WORK INSTRUCTION :: Reproduce all records verbatim.

**** EXERCISE INPUTS ****

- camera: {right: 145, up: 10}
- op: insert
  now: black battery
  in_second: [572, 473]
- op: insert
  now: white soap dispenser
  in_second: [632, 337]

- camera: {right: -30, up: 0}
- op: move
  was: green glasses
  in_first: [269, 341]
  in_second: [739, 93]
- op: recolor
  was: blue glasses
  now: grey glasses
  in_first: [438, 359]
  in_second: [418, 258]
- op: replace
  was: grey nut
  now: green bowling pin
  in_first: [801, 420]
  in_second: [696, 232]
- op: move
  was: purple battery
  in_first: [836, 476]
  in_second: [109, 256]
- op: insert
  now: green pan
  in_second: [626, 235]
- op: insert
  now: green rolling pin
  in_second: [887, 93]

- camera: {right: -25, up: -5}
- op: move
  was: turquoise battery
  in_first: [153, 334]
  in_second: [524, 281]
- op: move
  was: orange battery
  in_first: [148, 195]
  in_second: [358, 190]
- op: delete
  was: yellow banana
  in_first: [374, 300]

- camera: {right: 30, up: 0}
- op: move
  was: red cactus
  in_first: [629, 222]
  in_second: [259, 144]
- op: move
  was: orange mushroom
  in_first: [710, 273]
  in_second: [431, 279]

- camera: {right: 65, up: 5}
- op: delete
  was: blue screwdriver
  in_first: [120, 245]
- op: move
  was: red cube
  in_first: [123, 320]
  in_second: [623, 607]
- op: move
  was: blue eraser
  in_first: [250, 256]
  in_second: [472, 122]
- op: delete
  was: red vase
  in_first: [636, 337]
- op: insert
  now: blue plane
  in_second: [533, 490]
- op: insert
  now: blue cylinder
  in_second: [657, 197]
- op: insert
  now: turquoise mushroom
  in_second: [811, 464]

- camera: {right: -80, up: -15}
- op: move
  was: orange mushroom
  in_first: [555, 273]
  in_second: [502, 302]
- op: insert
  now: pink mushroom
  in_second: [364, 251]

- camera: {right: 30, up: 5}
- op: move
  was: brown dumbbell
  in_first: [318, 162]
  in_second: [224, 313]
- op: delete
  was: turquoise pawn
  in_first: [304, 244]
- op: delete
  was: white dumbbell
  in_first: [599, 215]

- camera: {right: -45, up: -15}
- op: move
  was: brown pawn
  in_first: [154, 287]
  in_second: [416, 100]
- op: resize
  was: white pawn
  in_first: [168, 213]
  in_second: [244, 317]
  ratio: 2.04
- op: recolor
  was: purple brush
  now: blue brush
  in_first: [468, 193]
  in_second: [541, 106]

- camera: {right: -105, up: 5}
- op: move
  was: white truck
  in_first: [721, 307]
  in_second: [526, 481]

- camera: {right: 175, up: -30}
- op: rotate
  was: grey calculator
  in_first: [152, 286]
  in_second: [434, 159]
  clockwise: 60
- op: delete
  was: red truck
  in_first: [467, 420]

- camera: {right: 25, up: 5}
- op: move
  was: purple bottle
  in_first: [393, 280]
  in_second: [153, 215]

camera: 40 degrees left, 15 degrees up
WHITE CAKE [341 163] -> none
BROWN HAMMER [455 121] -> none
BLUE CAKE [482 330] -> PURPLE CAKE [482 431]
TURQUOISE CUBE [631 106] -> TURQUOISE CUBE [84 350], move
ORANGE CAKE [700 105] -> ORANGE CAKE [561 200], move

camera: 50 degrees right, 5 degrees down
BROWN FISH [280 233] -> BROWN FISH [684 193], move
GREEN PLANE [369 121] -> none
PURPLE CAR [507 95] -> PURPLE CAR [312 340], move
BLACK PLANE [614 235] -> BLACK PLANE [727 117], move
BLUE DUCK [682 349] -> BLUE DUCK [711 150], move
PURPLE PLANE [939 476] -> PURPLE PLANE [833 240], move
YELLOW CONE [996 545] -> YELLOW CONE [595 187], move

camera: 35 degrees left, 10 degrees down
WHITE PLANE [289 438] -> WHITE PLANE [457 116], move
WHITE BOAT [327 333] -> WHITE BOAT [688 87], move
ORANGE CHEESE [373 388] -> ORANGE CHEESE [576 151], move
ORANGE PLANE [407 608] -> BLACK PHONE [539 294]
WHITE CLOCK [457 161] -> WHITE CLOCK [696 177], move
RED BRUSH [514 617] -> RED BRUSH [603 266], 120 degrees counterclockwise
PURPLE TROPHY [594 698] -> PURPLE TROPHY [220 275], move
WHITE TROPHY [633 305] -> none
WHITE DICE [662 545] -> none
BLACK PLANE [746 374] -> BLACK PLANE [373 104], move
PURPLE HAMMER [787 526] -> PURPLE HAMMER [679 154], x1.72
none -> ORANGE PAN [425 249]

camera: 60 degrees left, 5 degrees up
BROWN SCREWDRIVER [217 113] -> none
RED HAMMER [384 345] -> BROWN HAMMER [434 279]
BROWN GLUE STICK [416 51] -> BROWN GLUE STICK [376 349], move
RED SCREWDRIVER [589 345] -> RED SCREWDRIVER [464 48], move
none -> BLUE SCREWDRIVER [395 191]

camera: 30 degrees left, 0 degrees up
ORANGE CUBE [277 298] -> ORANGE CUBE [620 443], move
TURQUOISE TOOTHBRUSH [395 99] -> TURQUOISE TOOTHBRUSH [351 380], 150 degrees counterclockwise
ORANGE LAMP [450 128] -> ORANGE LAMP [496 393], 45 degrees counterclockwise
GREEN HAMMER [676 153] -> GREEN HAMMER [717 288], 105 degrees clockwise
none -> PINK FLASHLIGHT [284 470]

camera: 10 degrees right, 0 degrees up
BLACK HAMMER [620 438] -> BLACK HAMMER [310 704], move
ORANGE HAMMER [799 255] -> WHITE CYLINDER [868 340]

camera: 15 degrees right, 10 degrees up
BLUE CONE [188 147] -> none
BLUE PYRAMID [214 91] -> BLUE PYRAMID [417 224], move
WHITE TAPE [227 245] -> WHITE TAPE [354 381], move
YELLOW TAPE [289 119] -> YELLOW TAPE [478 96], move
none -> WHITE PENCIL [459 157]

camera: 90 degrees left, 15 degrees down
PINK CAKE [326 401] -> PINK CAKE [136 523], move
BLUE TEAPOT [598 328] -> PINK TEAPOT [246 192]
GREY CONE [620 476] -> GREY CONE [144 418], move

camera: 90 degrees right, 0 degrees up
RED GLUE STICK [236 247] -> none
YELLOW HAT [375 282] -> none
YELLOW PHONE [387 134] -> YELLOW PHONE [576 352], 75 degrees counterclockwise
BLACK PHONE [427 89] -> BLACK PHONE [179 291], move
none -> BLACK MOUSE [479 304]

****

WRITTEN RESPONSE ::
- camera: {right: 145, up: 10}
- op: insert
  now: black battery
  in_second: [572, 473]
- op: insert
  now: white soap dispenser
  in_second: [632, 337]

- camera: {right: -30, up: 0}
- op: move
  was: green glasses
  in_first: [269, 341]
  in_second: [739, 93]
- op: recolor
  was: blue glasses
  now: grey glasses
  in_first: [438, 359]
  in_second: [418, 258]
- op: replace
  was: grey nut
  now: green bowling pin
  in_first: [801, 420]
  in_second: [696, 232]
- op: move
  was: purple battery
  in_first: [836, 476]
  in_second: [109, 256]
- op: insert
  now: green pan
  in_second: [626, 235]
- op: insert
  now: green rolling pin
  in_second: [887, 93]

- camera: {right: -25, up: -5}
- op: move
  was: turquoise battery
  in_first: [153, 334]
  in_second: [524, 281]
- op: move
  was: orange battery
  in_first: [148, 195]
  in_second: [358, 190]
- op: delete
  was: yellow banana
  in_first: [374, 300]

- camera: {right: 30, up: 0}
- op: move
  was: red cactus
  in_first: [629, 222]
  in_second: [259, 144]
- op: move
  was: orange mushroom
  in_first: [710, 273]
  in_second: [431, 279]

- camera: {right: 65, up: 5}
- op: delete
  was: blue screwdriver
  in_first: [120, 245]
- op: move
  was: red cube
  in_first: [123, 320]
  in_second: [623, 607]
- op: move
  was: blue eraser
  in_first: [250, 256]
  in_second: [472, 122]
- op: delete
  was: red vase
  in_first: [636, 337]
- op: insert
  now: blue plane
  in_second: [533, 490]
- op: insert
  now: blue cylinder
  in_second: [657, 197]
- op: insert
  now: turquoise mushroom
  in_second: [811, 464]

- camera: {right: -80, up: -15}
- op: move
  was: orange mushroom
  in_first: [555, 273]
  in_second: [502, 302]
- op: insert
  now: pink mushroom
  in_second: [364, 251]

- camera: {right: 30, up: 5}
- op: move
  was: brown dumbbell
  in_first: [318, 162]
  in_second: [224, 313]
- op: delete
  was: turquoise pawn
  in_first: [304, 244]
- op: delete
  was: white dumbbell
  in_first: [599, 215]

- camera: {right: -45, up: -15}
- op: move
  was: brown pawn
  in_first: [154, 287]
  in_second: [416, 100]
- op: resize
  was: white pawn
  in_first: [168, 213]
  in_second: [244, 317]
  ratio: 2.04
- op: recolor
  was: purple brush
  now: blue brush
  in_first: [468, 193]
  in_second: [541, 106]

- camera: {right: -105, up: 5}
- op: move
  was: white truck
  in_first: [721, 307]
  in_second: [526, 481]

- camera: {right: 175, up: -30}
- op: rotate
  was: grey calculator
  in_first: [152, 286]
  in_second: [434, 159]
  clockwise: 60
- op: delete
  was: red truck
  in_first: [467, 420]

- camera: {right: 25, up: 5}
- op: move
  was: purple bottle
  in_first: [393, 280]
  in_second: [153, 215]

camera: 40 degrees left, 15 degrees up
WHITE CAKE [341 163] -> none
BROWN HAMMER [455 121] -> none
BLUE CAKE [482 330] -> PURPLE CAKE [482 431]
TURQUOISE CUBE [631 106] -> TURQUOISE CUBE [84 350], move
ORANGE CAKE [700 105] -> ORANGE CAKE [561 200], move

camera: 50 degrees right, 5 degrees down
BROWN FISH [280 233] -> BROWN FISH [684 193], move
GREEN PLANE [369 121] -> none
PURPLE CAR [507 95] -> PURPLE CAR [312 340], move
BLACK PLANE [614 235] -> BLACK PLANE [727 117], move
BLUE DUCK [682 349] -> BLUE DUCK [711 150], move
PURPLE PLANE [939 476] -> PURPLE PLANE [833 240], move
YELLOW CONE [996 545] -> YELLOW CONE [595 187], move

camera: 35 degrees left, 10 degrees down
WHITE PLANE [289 438] -> WHITE PLANE [457 116], move
WHITE BOAT [327 333] -> WHITE BOAT [688 87], move
ORANGE CHEESE [373 388] -> ORANGE CHEESE [576 151], move
ORANGE PLANE [407 608] -> BLACK PHONE [539 294]
WHITE CLOCK [457 161] -> WHITE CLOCK [696 177], move
RED BRUSH [514 617] -> RED BRUSH [603 266], 120 degrees counterclockwise
PURPLE TROPHY [594 698] -> PURPLE TROPHY [220 275], move
WHITE TROPHY [633 305] -> none
WHITE DICE [662 545] -> none
BLACK PLANE [746 374] -> BLACK PLANE [373 104], move
PURPLE HAMMER [787 526] -> PURPLE HAMMER [679 154], x1.72
none -> ORANGE PAN [425 249]

camera: 60 degrees left, 5 degrees up
BROWN SCREWDRIVER [217 113] -> none
RED HAMMER [384 345] -> BROWN HAMMER [434 279]
BROWN GLUE STICK [416 51] -> BROWN GLUE STICK [376 349], move
RED SCREWDRIVER [589 345] -> RED SCREWDRIVER [464 48], move
none -> BLUE SCREWDRIVER [395 191]

camera: 30 degrees left, 0 degrees up
ORANGE CUBE [277 298] -> ORANGE CUBE [620 443], move
TURQUOISE TOOTHBRUSH [395 99] -> TURQUOISE TOOTHBRUSH [351 380], 150 degrees counterclockwise
ORANGE LAMP [450 128] -> ORANGE LAMP [496 393], 45 degrees counterclockwise
GREEN HAMMER [676 153] -> GREEN HAMMER [717 288], 105 degrees clockwise
none -> PINK FLASHLIGHT [284 470]

camera: 10 degrees right, 0 degrees up
BLACK HAMMER [620 438] -> BLACK HAMMER [310 704], move
ORANGE HAMMER [799 255] -> WHITE CYLINDER [868 340]

camera: 15 degrees right, 10 degrees up
BLUE CONE [188 147] -> none
BLUE PYRAMID [214 91] -> BLUE PYRAMID [417 224], move
WHITE TAPE [227 245] -> WHITE TAPE [354 381], move
YELLOW TAPE [289 119] -> YELLOW TAPE [478 96], move
none -> WHITE PENCIL [459 157]

camera: 90 degrees left, 15 degrees down
PINK CAKE [326 401] -> PINK CAKE [136 523], move
BLUE TEAPOT [598 328] -> PINK TEAPOT [246 192]
GREY CONE [620 476] -> GREY CONE [144 418], move

camera: 90 degrees right, 0 degrees up
RED GLUE STICK [236 247] -> none
YELLOW HAT [375 282] -> none
YELLOW PHONE [387 134] -> YELLOW PHONE [576 352], 75 degrees counterclockwise
BLACK PHONE [427 89] -> BLACK PHONE [179 291], move
none -> BLACK MOUSE [479 304]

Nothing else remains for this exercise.